++++ Given records ++++
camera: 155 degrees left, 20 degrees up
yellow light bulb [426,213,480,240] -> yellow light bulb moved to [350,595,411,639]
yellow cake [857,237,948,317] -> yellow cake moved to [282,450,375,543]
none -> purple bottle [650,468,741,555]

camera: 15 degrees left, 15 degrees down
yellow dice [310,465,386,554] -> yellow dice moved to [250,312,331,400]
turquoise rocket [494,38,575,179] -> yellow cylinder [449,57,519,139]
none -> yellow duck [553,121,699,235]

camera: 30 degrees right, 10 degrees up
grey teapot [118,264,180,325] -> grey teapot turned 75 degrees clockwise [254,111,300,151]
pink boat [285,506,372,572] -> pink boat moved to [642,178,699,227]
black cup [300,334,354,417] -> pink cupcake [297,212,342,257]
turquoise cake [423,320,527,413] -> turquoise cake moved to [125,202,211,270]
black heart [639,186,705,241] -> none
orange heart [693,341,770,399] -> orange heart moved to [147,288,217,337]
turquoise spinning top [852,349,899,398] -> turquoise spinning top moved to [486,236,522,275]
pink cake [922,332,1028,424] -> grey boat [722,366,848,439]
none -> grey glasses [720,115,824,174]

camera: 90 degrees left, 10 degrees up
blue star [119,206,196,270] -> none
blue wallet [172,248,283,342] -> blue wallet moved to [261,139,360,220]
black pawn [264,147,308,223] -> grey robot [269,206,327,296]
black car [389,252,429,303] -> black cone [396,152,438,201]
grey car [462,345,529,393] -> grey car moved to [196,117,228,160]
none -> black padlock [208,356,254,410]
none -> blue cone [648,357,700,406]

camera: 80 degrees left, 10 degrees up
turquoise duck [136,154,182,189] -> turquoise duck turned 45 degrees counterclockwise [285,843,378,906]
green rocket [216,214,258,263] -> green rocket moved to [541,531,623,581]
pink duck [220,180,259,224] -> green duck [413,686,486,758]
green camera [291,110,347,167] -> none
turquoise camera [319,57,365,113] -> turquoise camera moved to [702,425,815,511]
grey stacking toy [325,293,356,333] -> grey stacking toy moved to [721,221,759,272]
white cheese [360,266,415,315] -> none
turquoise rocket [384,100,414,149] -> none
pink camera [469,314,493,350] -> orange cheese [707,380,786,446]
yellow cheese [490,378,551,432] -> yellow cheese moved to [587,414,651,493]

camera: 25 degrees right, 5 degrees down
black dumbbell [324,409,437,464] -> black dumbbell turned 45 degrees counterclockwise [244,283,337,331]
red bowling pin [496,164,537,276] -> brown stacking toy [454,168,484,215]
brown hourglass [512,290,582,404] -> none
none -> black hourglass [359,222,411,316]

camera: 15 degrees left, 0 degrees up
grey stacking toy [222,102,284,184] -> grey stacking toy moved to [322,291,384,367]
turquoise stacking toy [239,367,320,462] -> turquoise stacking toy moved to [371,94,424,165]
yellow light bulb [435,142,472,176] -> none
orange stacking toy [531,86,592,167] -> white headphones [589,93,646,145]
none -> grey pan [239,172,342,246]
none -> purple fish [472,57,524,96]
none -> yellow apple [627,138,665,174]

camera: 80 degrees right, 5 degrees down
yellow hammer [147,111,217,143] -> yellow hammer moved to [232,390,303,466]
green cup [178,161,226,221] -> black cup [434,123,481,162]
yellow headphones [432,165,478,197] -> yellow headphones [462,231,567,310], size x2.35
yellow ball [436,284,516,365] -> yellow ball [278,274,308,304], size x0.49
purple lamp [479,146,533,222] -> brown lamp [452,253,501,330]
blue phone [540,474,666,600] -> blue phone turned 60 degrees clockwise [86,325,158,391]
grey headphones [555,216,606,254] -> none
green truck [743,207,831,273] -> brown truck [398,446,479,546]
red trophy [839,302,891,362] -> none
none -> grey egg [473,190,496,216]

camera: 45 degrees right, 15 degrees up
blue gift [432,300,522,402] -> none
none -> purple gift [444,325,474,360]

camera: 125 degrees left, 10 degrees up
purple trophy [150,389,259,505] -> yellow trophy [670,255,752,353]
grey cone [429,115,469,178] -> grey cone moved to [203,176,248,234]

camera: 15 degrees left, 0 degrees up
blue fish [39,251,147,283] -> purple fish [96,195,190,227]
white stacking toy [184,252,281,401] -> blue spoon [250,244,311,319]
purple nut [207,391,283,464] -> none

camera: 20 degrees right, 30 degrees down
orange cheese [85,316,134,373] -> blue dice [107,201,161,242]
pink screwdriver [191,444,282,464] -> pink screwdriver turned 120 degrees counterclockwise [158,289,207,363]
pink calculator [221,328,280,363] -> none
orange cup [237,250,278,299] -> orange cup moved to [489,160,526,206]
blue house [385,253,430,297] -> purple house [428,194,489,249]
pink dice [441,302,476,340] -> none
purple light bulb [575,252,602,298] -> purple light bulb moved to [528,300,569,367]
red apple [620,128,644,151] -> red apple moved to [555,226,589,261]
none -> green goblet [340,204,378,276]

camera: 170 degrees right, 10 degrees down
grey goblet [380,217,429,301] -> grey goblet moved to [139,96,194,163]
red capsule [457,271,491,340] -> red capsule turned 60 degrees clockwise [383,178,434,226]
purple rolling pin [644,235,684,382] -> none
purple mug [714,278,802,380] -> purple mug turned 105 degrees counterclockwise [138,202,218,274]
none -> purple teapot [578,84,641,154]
++++
Problem requirements: Read the entries and select each line where the word "white" is found.

Result of this exercise:
white cheese [360,266,415,315] -> none
orange stacking toy [531,86,592,167] -> white headphones [589,93,646,145]
white stacking toy [184,252,281,401] -> blue spoon [250,244,311,319]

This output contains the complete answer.